**Work order**
Beginning at the line that contains "purple semicircle: (42, 147)" and ending at the last line of the entries, write out each line exactly; include nothing outside that span.

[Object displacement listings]

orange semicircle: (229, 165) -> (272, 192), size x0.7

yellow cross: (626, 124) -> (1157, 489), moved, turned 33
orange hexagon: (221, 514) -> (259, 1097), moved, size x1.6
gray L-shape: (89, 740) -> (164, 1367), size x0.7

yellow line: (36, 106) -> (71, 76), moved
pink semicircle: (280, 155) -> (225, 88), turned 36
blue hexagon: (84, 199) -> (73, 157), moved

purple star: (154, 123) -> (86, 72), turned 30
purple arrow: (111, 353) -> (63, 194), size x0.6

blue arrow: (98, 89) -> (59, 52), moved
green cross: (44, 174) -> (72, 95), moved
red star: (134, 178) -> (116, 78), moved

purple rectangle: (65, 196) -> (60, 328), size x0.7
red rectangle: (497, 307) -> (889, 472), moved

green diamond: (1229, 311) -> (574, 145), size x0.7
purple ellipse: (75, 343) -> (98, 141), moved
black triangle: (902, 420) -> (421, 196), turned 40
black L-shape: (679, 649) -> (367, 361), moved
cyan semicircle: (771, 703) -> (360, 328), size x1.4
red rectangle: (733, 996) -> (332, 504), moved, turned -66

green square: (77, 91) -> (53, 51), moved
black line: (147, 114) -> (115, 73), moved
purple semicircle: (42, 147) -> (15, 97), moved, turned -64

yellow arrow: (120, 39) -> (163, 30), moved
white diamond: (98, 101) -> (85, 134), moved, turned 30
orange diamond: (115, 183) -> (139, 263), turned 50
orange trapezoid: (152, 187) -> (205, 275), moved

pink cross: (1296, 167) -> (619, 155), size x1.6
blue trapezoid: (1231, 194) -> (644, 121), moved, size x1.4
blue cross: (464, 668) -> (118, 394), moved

**Exercise answer**
purple semicircle: (42, 147) -> (15, 97), moved, turned -64

yellow arrow: (120, 39) -> (163, 30), moved
white diamond: (98, 101) -> (85, 134), moved, turned 30
orange diamond: (115, 183) -> (139, 263), turned 50
orange trapezoid: (152, 187) -> (205, 275), moved

pink cross: (1296, 167) -> (619, 155), size x1.6
blue trapezoid: (1231, 194) -> (644, 121), moved, size x1.4
blue cross: (464, 668) -> (118, 394), moved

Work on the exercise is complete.